=== Goal of the exercise ===
For each line in the records that contains "desk", make a copy.

[Items listed in a dataset]
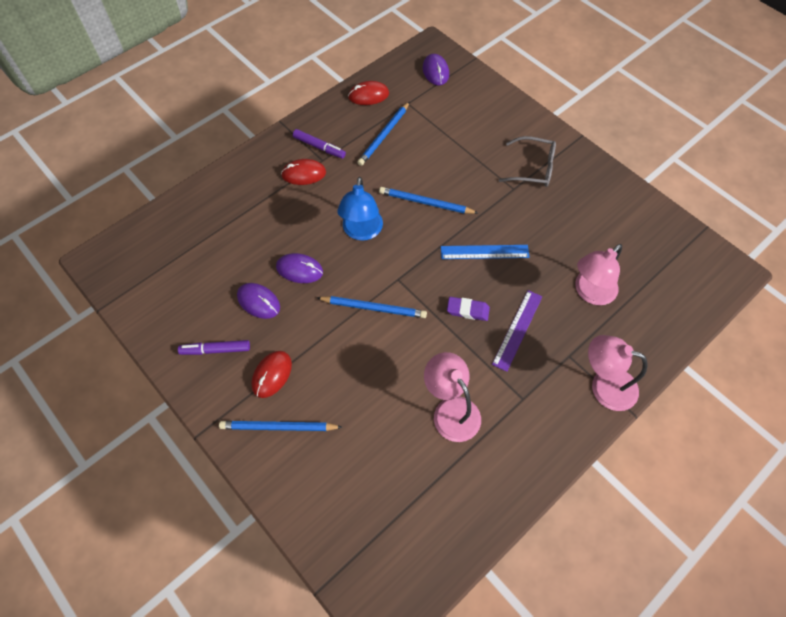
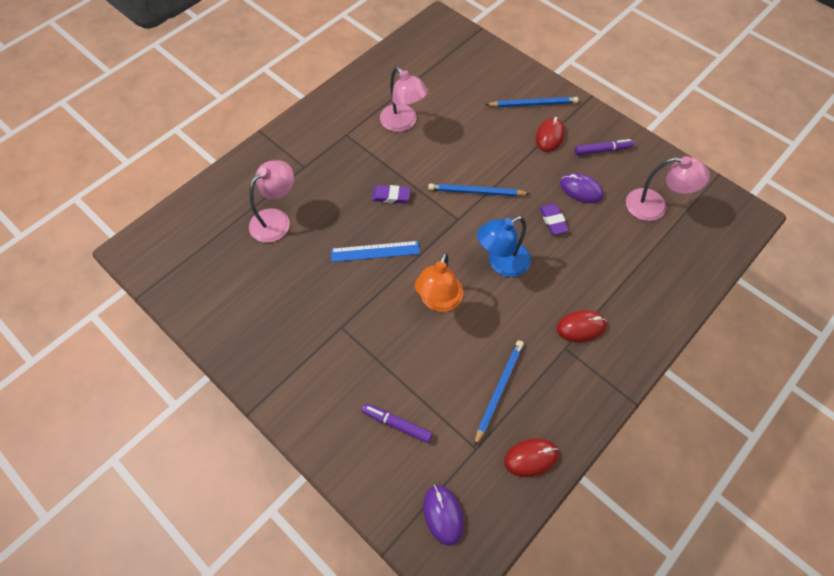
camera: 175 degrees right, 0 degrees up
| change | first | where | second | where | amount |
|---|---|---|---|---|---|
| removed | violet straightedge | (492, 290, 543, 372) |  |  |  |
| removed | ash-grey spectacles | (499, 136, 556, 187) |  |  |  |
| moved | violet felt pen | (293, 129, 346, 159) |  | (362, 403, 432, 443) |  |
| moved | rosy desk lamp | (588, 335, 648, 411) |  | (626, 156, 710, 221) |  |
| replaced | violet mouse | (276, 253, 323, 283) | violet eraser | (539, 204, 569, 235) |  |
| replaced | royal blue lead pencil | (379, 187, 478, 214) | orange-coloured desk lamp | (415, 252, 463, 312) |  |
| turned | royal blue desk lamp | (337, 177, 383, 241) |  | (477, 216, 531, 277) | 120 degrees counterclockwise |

=== Expected output ===
| moved | rosy desk lamp | (588, 335, 648, 411) |  | (626, 156, 710, 221) |  |
| replaced | royal blue lead pencil | (379, 187, 478, 214) | orange-coloured desk lamp | (415, 252, 463, 312) |  |
| turned | royal blue desk lamp | (337, 177, 383, 241) |  | (477, 216, 531, 277) | 120 degrees counterclockwise |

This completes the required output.